(Data excerpts)
···

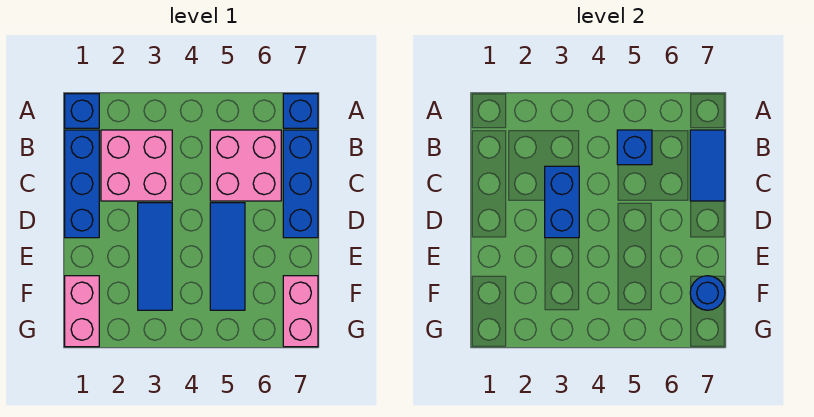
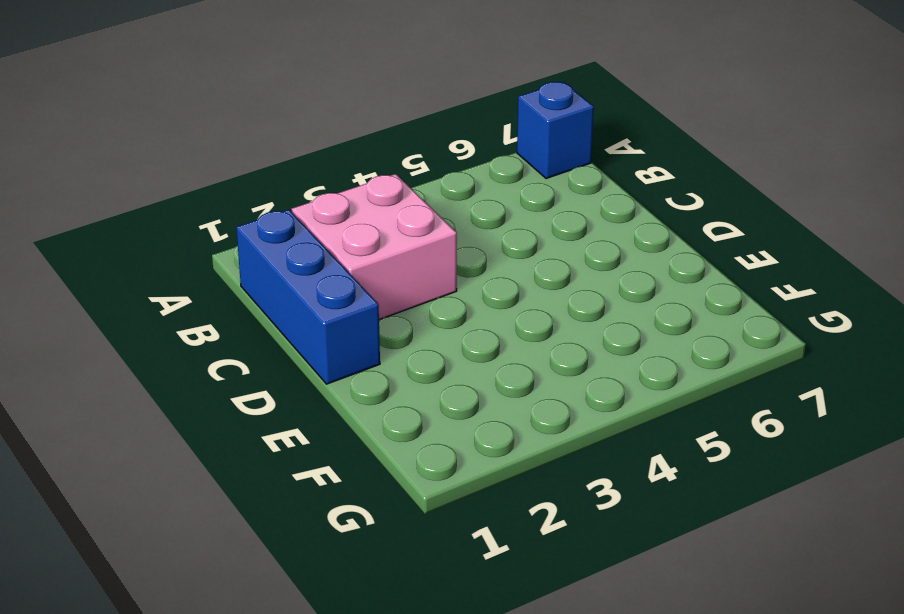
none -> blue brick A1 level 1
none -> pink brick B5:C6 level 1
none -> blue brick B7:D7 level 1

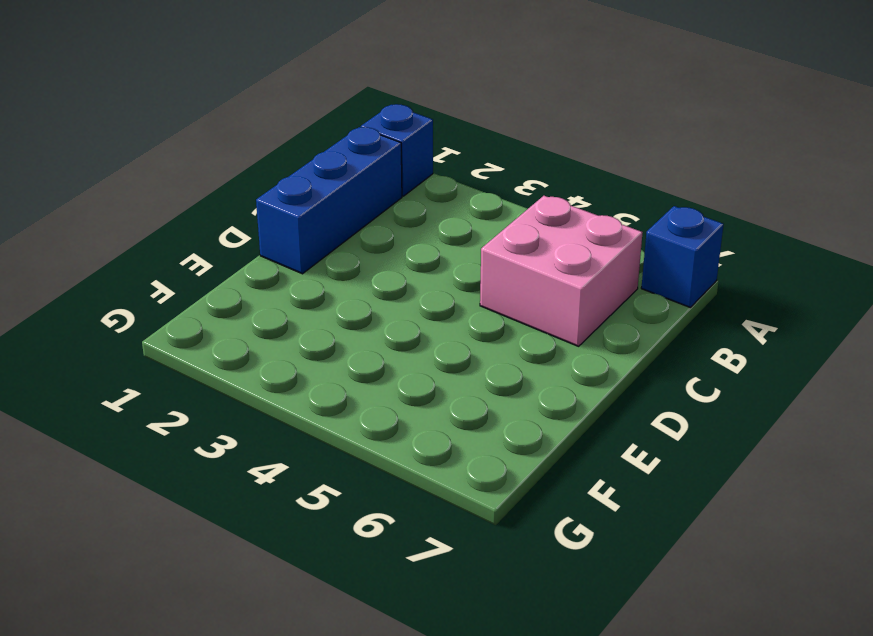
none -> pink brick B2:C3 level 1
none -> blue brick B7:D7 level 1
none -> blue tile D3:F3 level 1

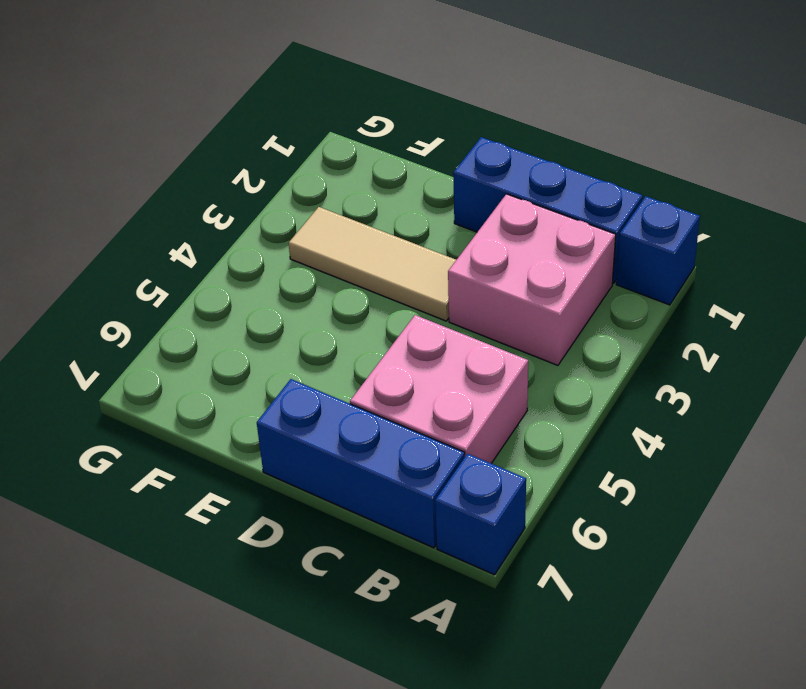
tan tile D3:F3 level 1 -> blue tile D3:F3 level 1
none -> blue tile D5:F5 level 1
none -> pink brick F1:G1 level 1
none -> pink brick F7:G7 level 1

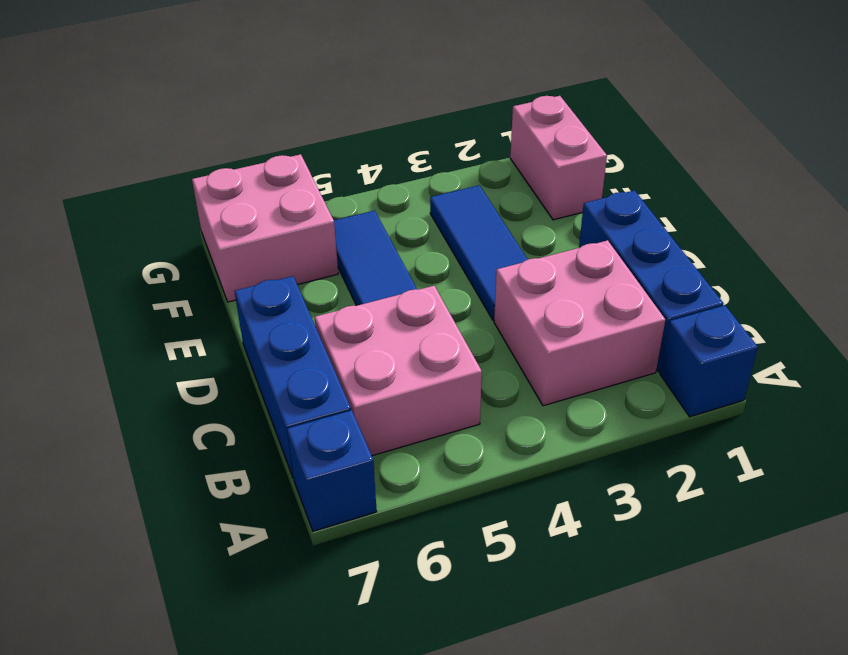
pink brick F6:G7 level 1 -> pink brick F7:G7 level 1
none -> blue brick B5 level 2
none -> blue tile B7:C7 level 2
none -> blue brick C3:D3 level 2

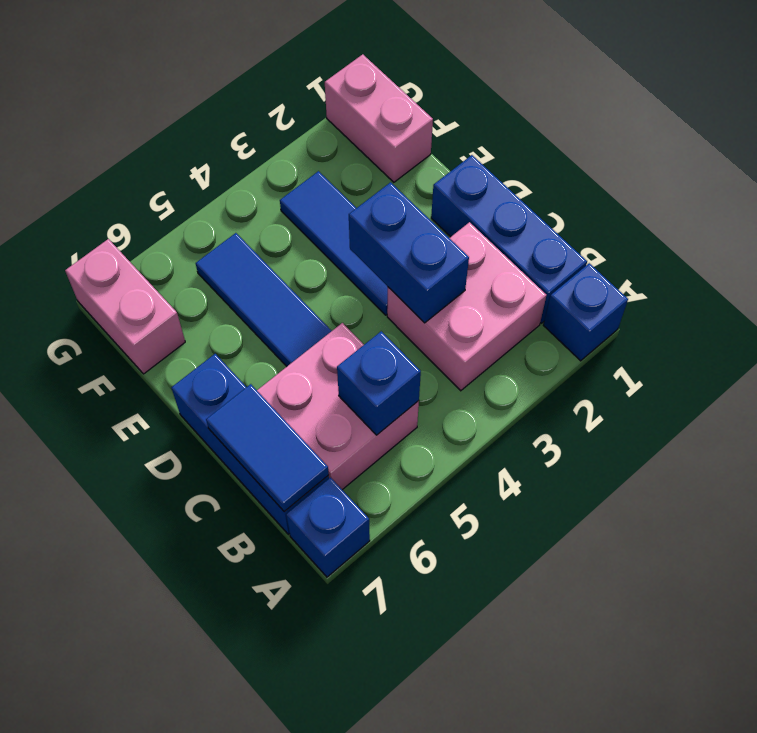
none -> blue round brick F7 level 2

···

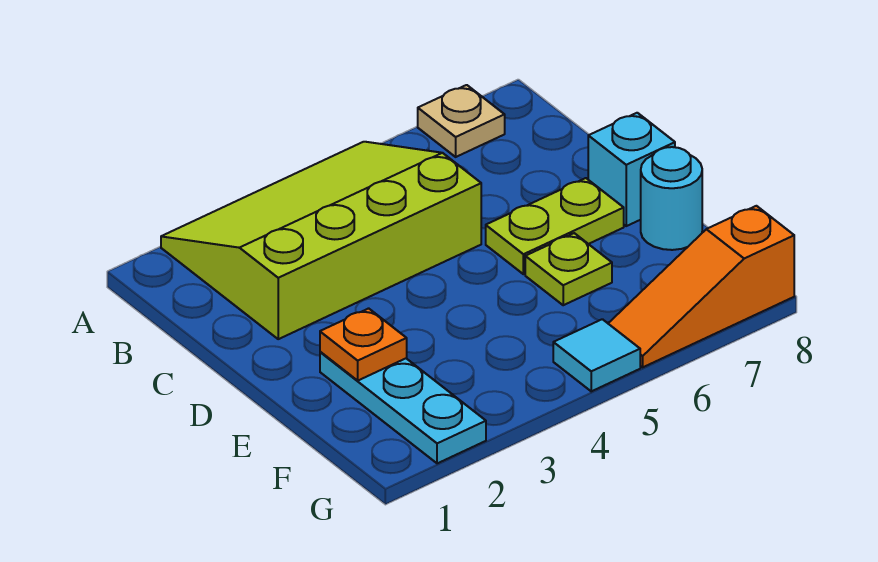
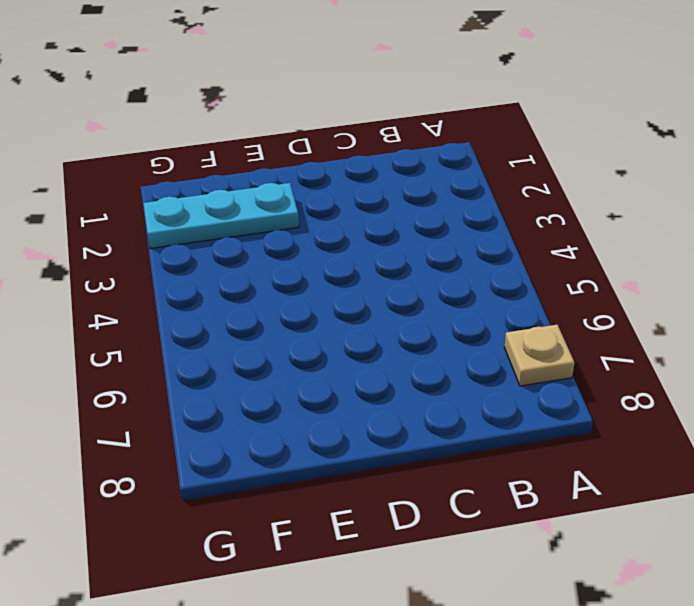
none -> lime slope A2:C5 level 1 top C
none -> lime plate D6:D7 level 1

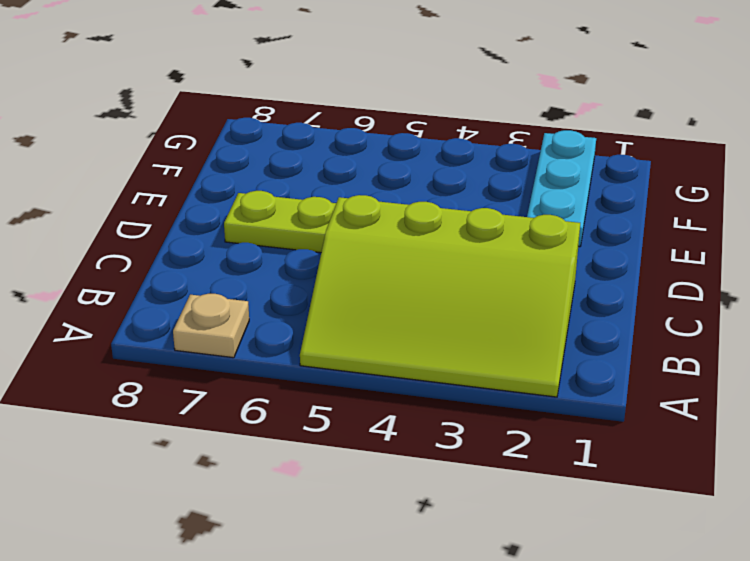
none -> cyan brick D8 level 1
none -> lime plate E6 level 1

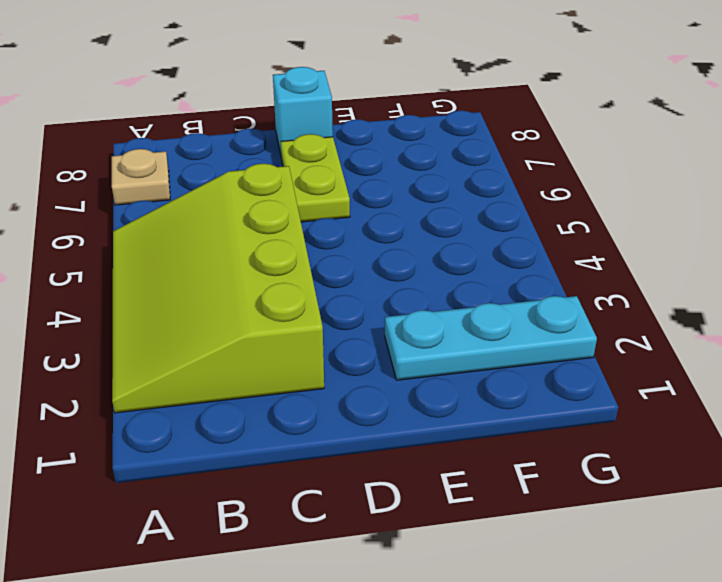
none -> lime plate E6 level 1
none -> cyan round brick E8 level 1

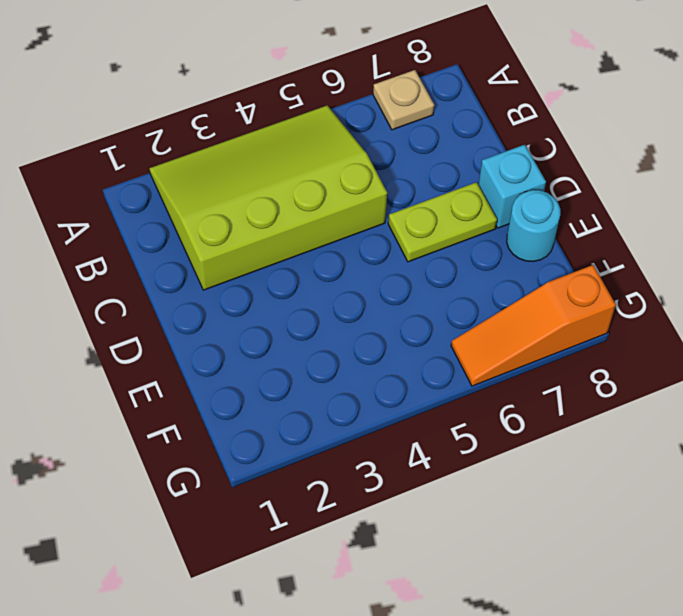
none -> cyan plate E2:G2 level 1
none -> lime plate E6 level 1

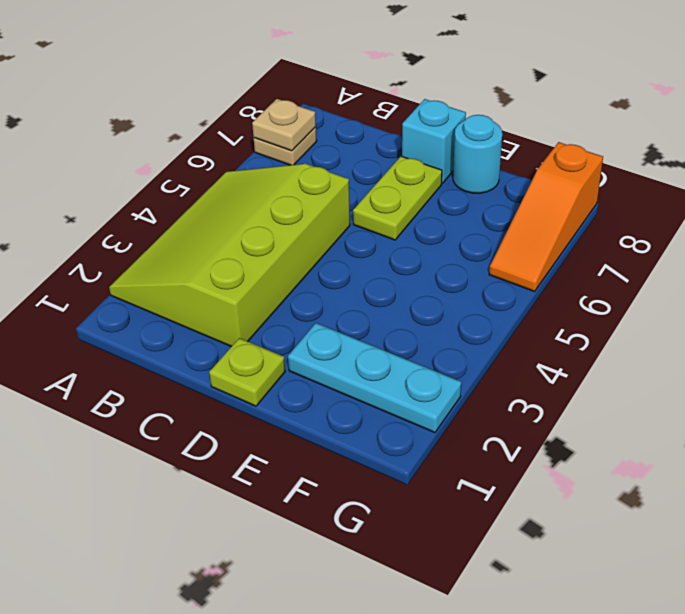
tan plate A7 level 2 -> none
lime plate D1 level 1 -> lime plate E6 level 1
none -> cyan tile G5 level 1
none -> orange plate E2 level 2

···

#### WHAT YOU HAVE TO DO:
The lines that mention the word "cyan" should be pulled from the records above.

#### RESULT OF THE EXERCISE:
none -> cyan brick D8 level 1
none -> cyan round brick E8 level 1
none -> cyan plate E2:G2 level 1
none -> cyan tile G5 level 1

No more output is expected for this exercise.